In the entries below, find the line containing "U4: NOR CD4001" and the line containing "U6: NAND 74LS00". Copy those two lines and everything between them exactly, and only that.

*** Opening Material for this exercise ***

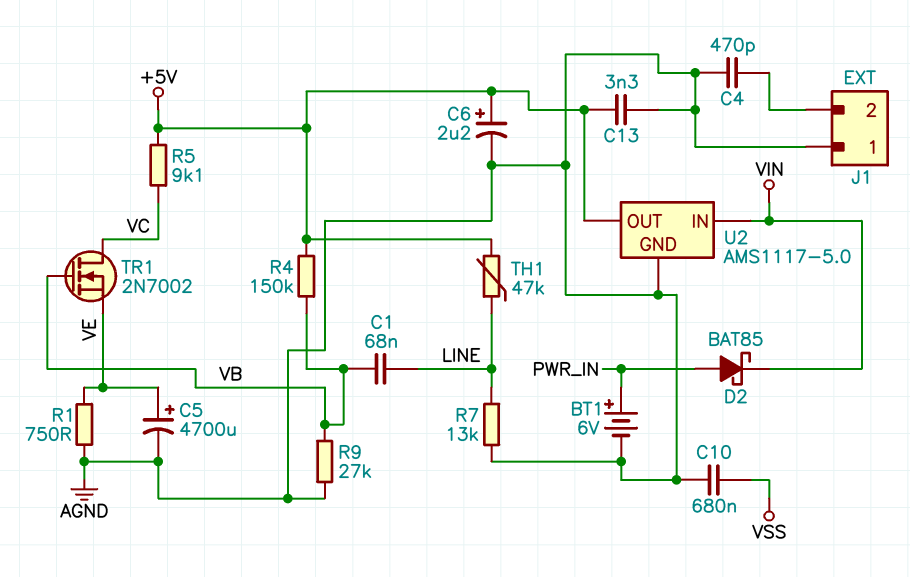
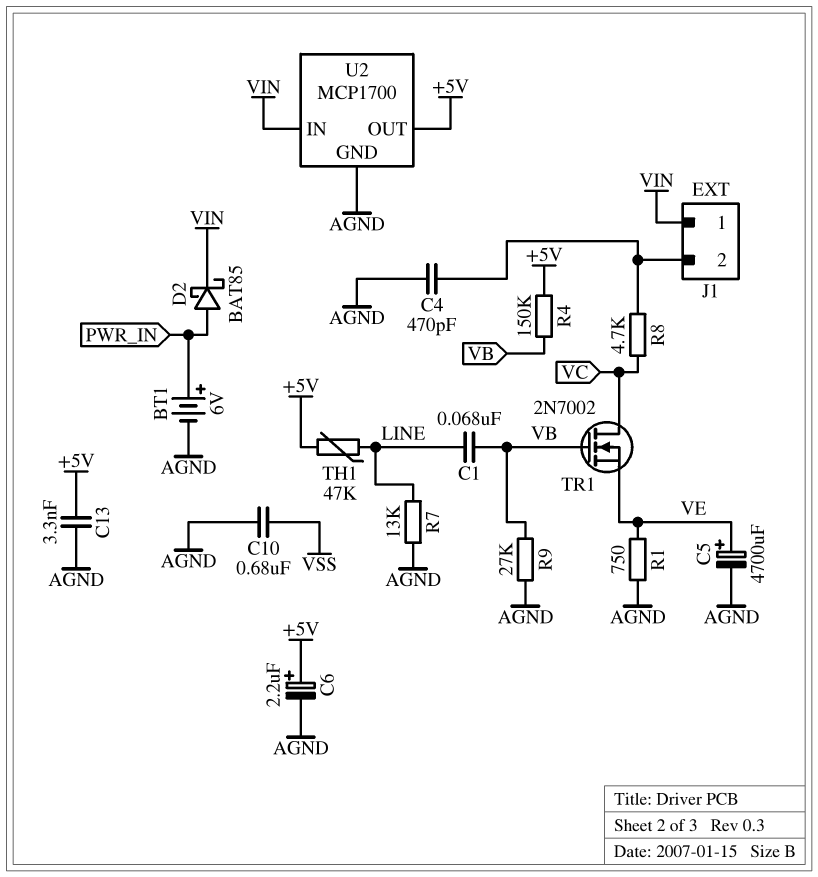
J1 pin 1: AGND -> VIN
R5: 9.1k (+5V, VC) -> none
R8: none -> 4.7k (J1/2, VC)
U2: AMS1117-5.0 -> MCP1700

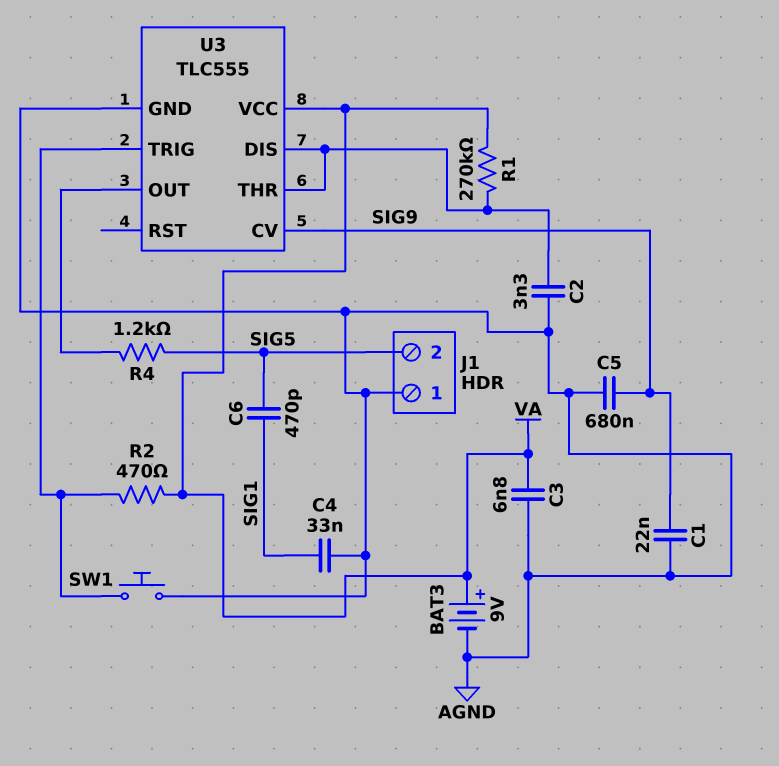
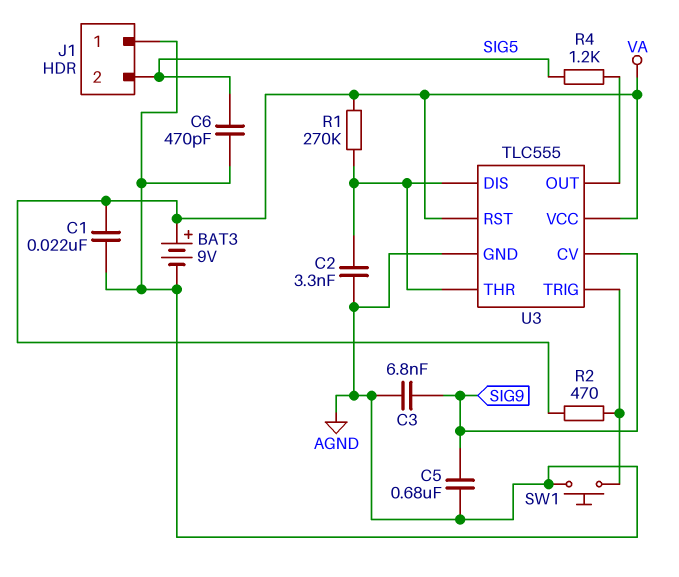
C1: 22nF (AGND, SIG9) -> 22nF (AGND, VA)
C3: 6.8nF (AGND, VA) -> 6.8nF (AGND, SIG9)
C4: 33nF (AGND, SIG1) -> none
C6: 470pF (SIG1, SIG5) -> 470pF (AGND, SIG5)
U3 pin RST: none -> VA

*** Closing Material for this exercise ***
*** Opening Material for this exercise ***

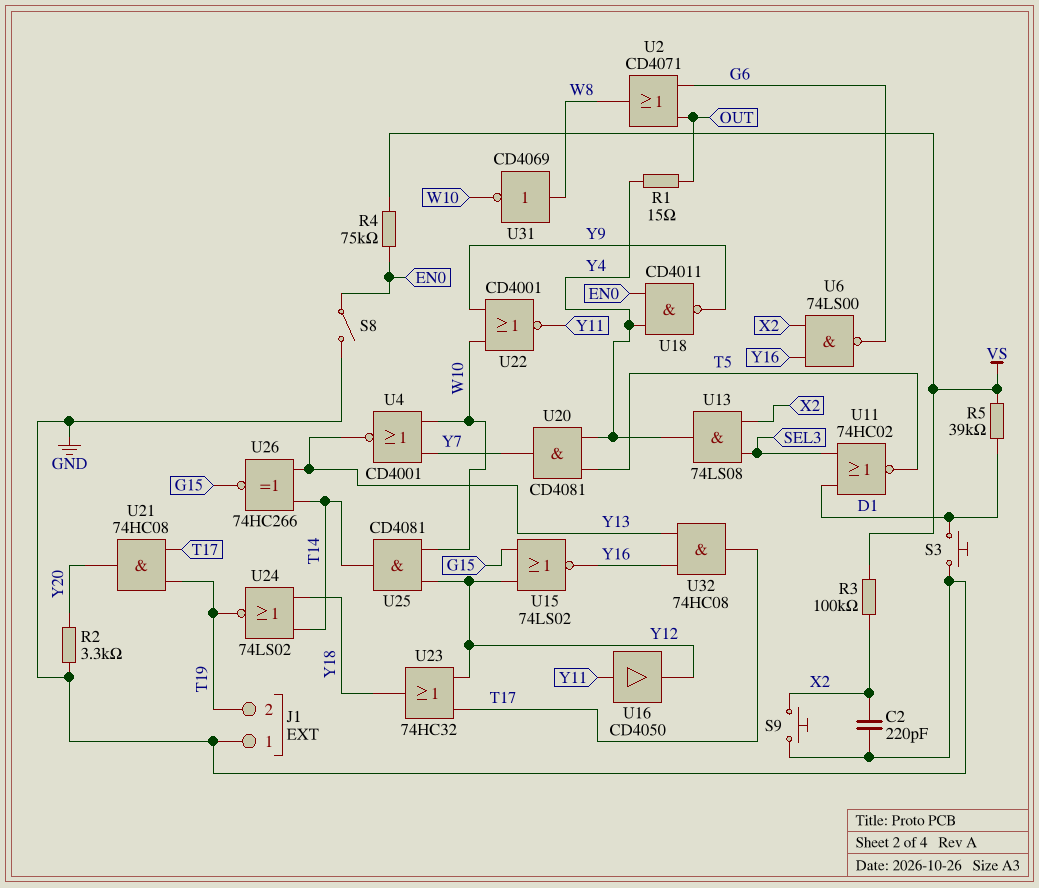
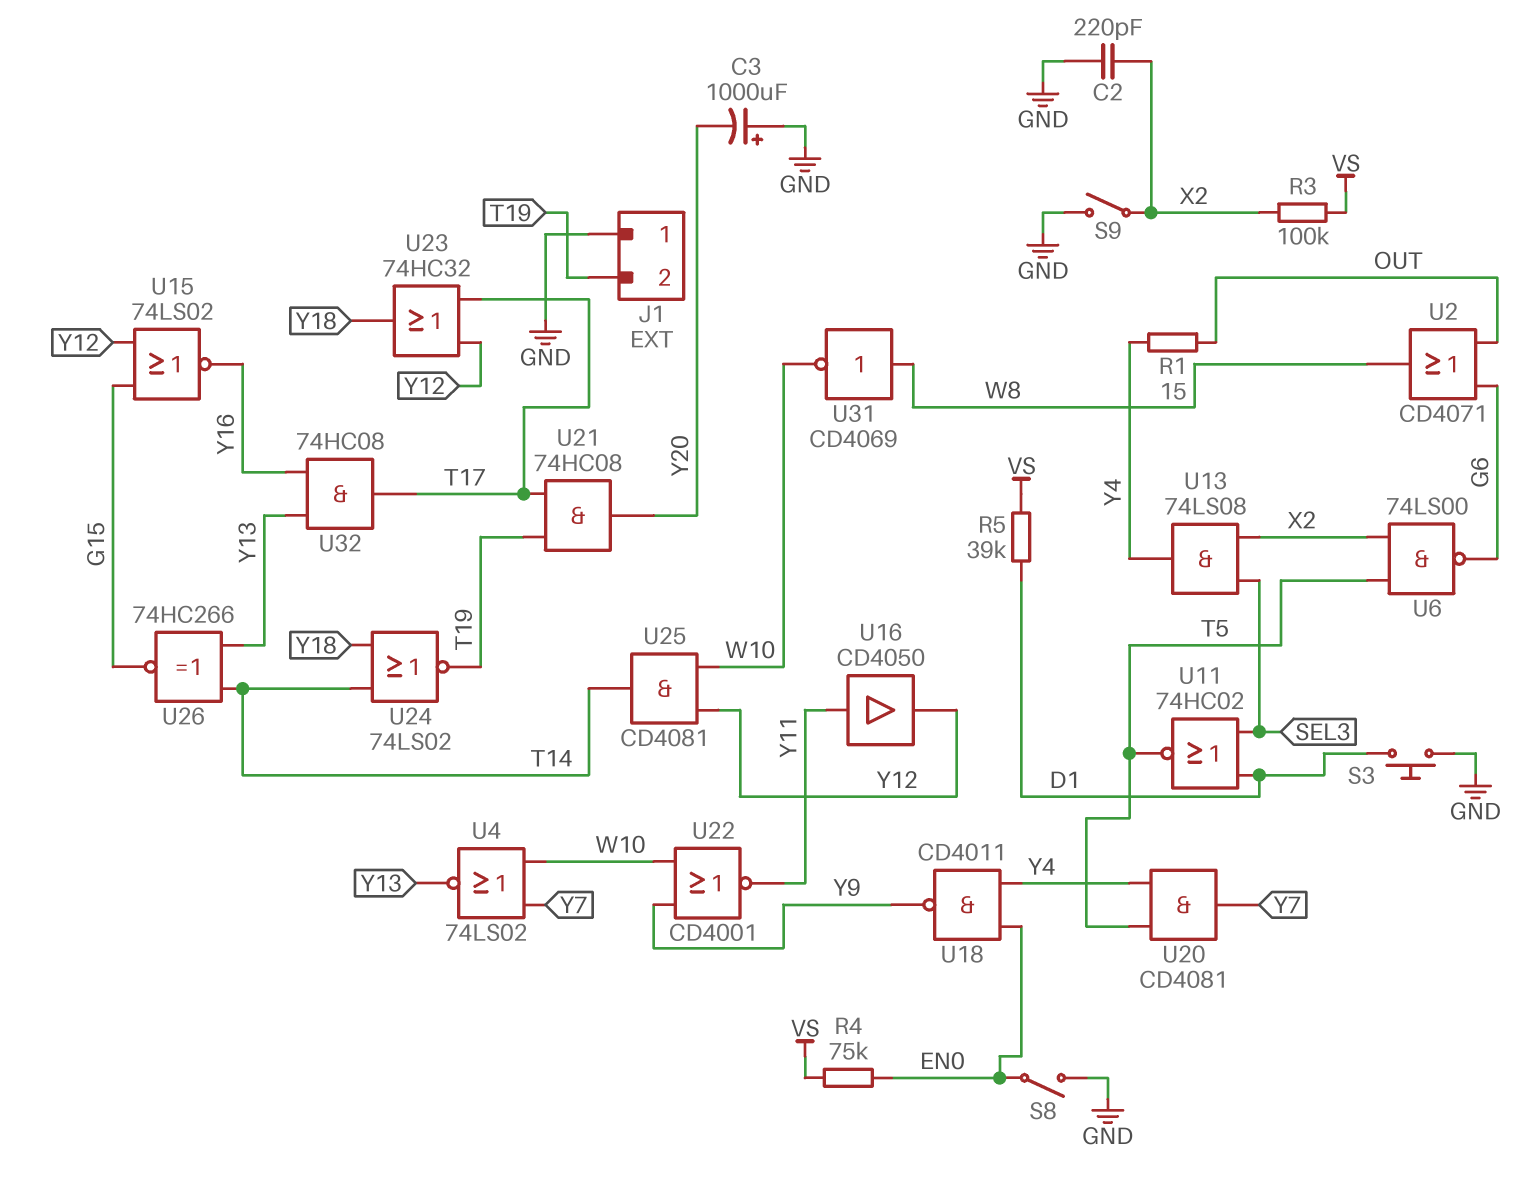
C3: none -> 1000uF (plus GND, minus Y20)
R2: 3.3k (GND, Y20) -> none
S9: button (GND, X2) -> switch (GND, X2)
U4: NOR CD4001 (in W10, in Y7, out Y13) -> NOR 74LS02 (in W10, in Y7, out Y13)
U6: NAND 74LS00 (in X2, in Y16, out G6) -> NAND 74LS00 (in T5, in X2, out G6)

*** Closing Material for this exercise ***
*** Opening Material for this exercise ***

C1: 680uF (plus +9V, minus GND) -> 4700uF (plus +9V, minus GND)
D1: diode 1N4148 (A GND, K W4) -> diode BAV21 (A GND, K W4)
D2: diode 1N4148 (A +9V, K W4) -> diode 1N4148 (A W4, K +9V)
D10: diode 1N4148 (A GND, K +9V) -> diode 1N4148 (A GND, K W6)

*** Closing Material for this exercise ***

**Written solution:**
U4: NOR CD4001 (in W10, in Y7, out Y13) -> NOR 74LS02 (in W10, in Y7, out Y13)
U6: NAND 74LS00 (in X2, in Y16, out G6) -> NAND 74LS00 (in T5, in X2, out G6)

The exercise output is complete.